### What you have to do
Which rows contain the string "shortInstrumentName", matching case exactly? Pick out each of those rows and copy it whole.

### Task data
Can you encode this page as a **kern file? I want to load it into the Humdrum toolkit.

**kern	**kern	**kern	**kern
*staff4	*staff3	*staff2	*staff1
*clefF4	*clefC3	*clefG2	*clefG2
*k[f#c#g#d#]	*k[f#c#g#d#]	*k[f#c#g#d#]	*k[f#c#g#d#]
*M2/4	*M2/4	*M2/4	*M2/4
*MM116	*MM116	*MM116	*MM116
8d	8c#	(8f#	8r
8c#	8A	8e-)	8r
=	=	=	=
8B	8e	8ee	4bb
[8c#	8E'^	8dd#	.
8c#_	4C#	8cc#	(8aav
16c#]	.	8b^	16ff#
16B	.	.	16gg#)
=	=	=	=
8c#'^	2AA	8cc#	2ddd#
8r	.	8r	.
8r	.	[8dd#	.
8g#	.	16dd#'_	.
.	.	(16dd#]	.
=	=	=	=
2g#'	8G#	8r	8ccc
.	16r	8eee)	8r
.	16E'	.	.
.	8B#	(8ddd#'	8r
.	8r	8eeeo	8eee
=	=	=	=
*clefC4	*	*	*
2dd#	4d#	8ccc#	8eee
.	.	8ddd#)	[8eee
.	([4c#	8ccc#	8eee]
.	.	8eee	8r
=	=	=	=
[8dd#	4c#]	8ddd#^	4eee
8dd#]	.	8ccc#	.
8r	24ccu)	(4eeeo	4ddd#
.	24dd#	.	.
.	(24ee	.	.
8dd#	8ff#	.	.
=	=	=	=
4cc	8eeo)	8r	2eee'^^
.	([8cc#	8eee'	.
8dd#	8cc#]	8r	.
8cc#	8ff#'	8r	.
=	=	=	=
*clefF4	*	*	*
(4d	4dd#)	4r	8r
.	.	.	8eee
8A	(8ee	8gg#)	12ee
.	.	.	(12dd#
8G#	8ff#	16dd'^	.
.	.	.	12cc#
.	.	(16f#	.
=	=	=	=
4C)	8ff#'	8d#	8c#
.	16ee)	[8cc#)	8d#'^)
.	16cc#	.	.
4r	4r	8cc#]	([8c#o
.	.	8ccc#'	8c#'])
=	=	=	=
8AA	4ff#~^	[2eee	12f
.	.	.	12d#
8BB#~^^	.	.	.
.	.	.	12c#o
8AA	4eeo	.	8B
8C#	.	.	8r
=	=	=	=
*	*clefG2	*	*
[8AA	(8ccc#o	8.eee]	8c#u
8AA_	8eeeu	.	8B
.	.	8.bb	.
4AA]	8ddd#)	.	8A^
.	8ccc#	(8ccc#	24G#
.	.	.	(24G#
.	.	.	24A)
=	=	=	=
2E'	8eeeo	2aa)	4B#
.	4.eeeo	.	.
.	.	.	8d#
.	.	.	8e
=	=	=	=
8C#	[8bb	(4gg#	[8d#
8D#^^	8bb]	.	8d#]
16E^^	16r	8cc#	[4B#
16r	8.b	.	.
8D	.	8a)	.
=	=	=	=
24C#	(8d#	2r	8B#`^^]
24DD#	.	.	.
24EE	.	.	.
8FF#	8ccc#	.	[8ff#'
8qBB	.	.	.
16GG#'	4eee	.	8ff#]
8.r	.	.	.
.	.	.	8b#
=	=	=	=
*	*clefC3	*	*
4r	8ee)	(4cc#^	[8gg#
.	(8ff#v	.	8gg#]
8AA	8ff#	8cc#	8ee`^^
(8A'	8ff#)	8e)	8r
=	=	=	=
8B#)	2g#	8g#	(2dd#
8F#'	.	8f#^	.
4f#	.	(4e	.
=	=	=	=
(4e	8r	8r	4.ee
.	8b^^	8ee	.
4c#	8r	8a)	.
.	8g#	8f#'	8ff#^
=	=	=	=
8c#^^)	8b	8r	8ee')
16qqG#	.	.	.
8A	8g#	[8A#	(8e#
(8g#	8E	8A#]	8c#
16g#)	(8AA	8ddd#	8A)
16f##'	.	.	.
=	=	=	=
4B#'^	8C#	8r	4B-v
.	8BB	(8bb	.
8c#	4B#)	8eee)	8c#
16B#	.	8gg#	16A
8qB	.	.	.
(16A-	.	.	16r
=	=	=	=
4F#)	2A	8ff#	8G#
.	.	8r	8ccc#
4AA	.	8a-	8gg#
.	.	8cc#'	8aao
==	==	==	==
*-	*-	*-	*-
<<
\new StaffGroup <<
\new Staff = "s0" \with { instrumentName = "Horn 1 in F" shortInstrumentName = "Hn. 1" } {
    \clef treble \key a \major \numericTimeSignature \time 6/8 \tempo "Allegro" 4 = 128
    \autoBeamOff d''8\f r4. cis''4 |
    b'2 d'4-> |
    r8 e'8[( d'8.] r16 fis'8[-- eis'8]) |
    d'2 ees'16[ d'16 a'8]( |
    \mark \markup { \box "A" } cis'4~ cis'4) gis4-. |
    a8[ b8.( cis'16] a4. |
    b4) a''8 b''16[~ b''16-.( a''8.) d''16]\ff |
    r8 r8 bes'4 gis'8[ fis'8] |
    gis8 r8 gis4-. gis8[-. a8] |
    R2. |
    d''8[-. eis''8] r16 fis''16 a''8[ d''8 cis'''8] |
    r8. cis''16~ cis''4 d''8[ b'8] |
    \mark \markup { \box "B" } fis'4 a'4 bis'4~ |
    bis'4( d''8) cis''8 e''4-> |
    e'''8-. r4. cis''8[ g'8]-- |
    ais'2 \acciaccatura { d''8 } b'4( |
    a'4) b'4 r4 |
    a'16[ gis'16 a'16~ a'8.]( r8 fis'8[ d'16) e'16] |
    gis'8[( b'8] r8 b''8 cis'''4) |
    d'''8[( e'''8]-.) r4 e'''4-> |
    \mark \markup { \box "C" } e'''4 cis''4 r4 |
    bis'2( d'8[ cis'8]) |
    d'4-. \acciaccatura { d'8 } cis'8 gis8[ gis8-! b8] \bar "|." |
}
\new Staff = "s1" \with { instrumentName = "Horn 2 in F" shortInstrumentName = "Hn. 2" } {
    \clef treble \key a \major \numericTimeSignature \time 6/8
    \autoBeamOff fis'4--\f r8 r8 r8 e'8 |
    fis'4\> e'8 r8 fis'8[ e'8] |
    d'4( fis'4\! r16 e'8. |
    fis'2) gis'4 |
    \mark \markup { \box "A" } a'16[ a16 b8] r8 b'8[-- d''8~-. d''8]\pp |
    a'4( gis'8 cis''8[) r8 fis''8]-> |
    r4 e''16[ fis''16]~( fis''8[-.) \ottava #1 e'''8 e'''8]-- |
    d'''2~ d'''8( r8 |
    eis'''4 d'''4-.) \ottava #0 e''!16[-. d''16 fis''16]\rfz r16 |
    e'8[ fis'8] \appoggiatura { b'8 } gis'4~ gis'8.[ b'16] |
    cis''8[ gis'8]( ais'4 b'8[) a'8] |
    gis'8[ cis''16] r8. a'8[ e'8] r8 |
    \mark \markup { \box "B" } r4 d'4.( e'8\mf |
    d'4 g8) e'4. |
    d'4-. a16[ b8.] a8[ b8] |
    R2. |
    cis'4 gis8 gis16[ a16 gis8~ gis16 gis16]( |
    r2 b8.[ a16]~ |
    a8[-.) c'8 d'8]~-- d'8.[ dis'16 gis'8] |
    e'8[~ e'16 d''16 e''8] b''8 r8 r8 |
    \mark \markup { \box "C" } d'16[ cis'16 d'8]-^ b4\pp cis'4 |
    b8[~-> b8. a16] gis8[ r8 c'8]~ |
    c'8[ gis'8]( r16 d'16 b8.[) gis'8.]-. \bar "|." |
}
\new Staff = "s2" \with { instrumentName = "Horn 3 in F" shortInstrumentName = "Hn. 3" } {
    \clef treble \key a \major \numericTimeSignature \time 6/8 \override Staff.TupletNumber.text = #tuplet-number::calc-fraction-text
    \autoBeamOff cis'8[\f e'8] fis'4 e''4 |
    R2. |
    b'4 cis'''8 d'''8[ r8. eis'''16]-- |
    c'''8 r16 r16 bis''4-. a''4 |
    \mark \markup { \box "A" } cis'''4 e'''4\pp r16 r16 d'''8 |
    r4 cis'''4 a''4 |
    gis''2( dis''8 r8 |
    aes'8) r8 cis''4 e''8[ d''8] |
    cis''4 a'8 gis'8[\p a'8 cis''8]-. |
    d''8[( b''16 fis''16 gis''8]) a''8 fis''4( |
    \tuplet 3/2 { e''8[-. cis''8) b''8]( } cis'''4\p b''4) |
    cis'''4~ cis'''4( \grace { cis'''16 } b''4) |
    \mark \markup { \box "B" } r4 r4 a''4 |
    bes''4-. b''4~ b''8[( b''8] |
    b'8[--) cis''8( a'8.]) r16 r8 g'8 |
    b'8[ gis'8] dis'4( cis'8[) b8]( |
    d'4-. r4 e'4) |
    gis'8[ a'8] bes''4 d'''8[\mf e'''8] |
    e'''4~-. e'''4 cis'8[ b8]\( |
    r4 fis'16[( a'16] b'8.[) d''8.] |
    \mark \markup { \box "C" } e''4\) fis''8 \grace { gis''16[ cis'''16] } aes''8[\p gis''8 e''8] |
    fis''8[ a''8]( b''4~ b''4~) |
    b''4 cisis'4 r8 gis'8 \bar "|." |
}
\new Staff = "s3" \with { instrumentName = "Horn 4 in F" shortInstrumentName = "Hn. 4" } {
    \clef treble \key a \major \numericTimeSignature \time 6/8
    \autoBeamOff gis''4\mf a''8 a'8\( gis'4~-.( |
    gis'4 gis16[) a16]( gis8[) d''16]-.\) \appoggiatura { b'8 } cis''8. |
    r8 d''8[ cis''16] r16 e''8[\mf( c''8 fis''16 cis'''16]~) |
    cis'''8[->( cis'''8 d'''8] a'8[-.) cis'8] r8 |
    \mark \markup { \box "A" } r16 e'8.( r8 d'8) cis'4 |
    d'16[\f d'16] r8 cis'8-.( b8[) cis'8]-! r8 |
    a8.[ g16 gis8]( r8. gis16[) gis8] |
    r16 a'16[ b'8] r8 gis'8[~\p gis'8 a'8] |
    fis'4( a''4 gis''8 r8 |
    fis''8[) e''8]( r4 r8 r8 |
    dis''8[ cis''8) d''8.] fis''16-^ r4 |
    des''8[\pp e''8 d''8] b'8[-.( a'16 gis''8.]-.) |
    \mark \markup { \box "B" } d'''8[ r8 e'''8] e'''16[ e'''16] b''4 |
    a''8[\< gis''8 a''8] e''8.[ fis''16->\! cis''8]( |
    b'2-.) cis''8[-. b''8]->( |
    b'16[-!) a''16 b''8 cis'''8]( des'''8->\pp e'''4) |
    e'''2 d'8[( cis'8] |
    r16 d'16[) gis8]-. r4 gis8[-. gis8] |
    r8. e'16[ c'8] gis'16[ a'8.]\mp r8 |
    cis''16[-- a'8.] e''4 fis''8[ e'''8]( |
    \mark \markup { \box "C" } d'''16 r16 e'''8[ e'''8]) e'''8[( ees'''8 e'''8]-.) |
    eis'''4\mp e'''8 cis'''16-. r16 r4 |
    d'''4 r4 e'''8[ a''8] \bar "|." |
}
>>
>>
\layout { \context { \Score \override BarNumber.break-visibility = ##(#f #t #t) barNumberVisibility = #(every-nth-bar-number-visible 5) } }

### Correct response
\new Staff = "s0" \with { instrumentName = "Horn 1 in F" shortInstrumentName = "Hn. 1" } {
\new Staff = "s1" \with { instrumentName = "Horn 2 in F" shortInstrumentName = "Hn. 2" } {
\new Staff = "s2" \with { instrumentName = "Horn 3 in F" shortInstrumentName = "Hn. 3" } {
\new Staff = "s3" \with { instrumentName = "Horn 4 in F" shortInstrumentName = "Hn. 4" } {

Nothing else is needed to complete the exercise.